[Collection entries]
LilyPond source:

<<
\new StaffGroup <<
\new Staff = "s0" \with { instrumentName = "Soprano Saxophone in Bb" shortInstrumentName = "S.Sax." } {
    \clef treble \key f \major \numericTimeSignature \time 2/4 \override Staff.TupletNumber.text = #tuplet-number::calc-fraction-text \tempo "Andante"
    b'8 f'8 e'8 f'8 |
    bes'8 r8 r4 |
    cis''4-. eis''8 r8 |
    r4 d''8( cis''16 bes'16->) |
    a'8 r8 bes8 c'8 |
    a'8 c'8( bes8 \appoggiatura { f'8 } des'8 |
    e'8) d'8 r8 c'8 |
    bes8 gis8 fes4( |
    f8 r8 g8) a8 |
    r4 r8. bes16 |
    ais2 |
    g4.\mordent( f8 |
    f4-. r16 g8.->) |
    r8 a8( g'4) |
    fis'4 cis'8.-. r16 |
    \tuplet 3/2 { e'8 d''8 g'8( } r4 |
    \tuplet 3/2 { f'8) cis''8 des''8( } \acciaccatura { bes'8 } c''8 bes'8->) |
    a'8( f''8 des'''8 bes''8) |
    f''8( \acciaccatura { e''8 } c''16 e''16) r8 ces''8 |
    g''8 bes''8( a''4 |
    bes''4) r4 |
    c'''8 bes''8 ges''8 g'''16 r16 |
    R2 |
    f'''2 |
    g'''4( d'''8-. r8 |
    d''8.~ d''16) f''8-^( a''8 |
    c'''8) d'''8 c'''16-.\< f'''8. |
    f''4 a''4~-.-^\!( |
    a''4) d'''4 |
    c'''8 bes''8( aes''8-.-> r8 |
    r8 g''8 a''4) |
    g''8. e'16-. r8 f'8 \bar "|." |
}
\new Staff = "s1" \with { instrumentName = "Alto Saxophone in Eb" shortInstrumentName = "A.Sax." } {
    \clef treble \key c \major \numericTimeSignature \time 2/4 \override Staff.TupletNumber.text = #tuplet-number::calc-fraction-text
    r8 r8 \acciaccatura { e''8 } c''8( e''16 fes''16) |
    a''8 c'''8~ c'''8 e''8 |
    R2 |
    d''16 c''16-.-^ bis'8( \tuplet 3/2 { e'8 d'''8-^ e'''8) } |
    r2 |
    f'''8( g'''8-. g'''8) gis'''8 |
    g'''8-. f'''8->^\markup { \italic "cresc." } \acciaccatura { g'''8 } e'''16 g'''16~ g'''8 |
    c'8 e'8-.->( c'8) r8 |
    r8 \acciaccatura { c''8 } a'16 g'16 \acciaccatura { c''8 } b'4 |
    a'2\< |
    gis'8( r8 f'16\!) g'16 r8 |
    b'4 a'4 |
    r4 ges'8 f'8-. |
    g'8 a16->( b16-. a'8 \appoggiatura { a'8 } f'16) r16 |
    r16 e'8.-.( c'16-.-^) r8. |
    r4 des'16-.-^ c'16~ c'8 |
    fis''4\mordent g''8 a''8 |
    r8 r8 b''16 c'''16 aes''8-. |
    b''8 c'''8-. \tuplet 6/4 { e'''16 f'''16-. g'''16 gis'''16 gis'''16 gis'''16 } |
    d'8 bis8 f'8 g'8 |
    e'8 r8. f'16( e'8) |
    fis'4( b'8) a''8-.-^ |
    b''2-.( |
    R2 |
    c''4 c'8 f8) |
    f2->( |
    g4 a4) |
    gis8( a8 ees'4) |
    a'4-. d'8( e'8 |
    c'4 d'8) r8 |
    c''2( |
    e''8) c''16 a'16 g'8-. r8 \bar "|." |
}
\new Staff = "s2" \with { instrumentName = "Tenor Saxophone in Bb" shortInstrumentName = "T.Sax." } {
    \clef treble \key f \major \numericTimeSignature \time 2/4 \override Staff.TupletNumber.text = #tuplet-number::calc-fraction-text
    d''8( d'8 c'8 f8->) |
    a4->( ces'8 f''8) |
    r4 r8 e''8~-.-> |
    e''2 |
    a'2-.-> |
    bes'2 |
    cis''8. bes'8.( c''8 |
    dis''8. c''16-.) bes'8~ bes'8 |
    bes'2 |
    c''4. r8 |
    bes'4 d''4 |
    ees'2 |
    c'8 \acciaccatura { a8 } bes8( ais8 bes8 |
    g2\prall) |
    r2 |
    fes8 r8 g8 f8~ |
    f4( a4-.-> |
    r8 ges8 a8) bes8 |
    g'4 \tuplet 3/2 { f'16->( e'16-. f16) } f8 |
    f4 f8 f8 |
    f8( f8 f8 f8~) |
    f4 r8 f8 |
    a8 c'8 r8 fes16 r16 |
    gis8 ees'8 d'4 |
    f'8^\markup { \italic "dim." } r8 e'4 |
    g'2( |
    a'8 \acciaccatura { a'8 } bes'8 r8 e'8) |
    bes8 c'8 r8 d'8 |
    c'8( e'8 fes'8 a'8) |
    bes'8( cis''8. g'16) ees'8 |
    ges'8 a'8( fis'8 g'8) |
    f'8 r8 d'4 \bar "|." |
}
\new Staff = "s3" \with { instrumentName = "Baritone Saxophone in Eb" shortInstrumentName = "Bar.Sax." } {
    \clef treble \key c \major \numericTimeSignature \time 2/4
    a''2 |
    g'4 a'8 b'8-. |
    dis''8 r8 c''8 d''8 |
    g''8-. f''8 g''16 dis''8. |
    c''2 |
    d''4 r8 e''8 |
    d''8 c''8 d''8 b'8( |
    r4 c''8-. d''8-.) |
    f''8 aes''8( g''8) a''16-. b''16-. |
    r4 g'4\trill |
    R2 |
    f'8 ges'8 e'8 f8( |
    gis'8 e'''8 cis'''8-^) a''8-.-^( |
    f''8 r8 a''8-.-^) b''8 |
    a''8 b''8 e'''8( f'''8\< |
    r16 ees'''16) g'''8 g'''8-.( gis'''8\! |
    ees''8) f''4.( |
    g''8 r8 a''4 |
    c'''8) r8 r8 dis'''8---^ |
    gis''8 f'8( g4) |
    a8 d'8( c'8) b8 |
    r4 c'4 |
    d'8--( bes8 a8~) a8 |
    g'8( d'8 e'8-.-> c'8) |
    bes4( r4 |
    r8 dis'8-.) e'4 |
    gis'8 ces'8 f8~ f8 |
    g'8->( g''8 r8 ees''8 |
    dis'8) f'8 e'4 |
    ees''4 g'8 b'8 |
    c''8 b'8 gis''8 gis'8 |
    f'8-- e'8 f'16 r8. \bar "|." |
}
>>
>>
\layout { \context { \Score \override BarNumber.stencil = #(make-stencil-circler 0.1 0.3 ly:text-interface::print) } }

Task goal. Tally the lines of the material above that contain the string "text", counting uppercase and lowercase letters as different. Reply with the number alone.

Exercise output. 4